*INPUT RECORDS*
--------------------------------------------------
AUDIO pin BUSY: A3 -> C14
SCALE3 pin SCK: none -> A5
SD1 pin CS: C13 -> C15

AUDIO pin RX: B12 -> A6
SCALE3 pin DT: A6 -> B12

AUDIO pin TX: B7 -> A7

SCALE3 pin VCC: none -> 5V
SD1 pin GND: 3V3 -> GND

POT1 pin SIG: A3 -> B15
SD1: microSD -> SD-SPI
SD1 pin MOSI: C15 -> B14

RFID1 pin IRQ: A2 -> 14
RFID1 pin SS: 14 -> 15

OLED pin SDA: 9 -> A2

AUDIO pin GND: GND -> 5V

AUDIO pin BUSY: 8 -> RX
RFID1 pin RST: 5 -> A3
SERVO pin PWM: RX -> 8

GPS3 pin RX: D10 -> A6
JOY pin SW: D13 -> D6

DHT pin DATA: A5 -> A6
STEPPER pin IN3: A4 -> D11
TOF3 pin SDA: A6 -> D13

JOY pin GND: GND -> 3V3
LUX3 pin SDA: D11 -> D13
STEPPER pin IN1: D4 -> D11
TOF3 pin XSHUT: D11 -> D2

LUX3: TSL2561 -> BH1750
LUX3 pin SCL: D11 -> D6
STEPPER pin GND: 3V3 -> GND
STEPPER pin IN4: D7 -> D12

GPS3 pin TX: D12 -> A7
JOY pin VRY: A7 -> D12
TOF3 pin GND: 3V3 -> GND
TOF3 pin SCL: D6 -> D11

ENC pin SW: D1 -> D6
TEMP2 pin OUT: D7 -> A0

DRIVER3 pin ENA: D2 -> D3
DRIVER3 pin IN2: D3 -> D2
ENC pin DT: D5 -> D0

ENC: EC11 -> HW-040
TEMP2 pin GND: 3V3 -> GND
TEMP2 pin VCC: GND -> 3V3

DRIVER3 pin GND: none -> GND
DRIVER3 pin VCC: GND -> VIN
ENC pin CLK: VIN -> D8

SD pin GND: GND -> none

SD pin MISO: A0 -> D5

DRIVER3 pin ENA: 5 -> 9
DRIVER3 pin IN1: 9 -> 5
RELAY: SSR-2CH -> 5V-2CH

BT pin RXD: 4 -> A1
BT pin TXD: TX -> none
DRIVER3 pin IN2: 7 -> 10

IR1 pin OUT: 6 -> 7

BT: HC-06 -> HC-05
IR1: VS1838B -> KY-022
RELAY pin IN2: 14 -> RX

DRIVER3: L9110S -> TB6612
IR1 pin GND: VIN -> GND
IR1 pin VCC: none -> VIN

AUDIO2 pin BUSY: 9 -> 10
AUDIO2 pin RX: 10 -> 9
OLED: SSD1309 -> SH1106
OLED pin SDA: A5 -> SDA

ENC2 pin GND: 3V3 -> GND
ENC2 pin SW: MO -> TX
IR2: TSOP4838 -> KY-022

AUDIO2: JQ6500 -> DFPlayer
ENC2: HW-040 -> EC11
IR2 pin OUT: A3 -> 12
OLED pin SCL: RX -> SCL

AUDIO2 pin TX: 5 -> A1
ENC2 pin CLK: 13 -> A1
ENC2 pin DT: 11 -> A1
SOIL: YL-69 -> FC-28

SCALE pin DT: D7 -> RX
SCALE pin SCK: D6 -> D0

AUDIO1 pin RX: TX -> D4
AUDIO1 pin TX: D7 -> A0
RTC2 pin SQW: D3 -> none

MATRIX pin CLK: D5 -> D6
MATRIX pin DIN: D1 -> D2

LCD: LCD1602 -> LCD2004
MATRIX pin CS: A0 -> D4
--------------------------------------------------
*WHAT THE TASK ASKS*
Starting with the line with "AUDIO2 pin BUSY: 9 -> 10" above and going on through the line with "RTC2 pin SQW: D3 -> none", transcribe every line exactly, both ends included, and add nothing.

*ANSWER FOR THE TASK*
AUDIO2 pin BUSY: 9 -> 10
AUDIO2 pin RX: 10 -> 9
OLED: SSD1309 -> SH1106
OLED pin SDA: A5 -> SDA

ENC2 pin GND: 3V3 -> GND
ENC2 pin SW: MO -> TX
IR2: TSOP4838 -> KY-022

AUDIO2: JQ6500 -> DFPlayer
ENC2: HW-040 -> EC11
IR2 pin OUT: A3 -> 12
OLED pin SCL: RX -> SCL

AUDIO2 pin TX: 5 -> A1
ENC2 pin CLK: 13 -> A1
ENC2 pin DT: 11 -> A1
SOIL: YL-69 -> FC-28

SCALE pin DT: D7 -> RX
SCALE pin SCK: D6 -> D0

AUDIO1 pin RX: TX -> D4
AUDIO1 pin TX: D7 -> A0
RTC2 pin SQW: D3 -> none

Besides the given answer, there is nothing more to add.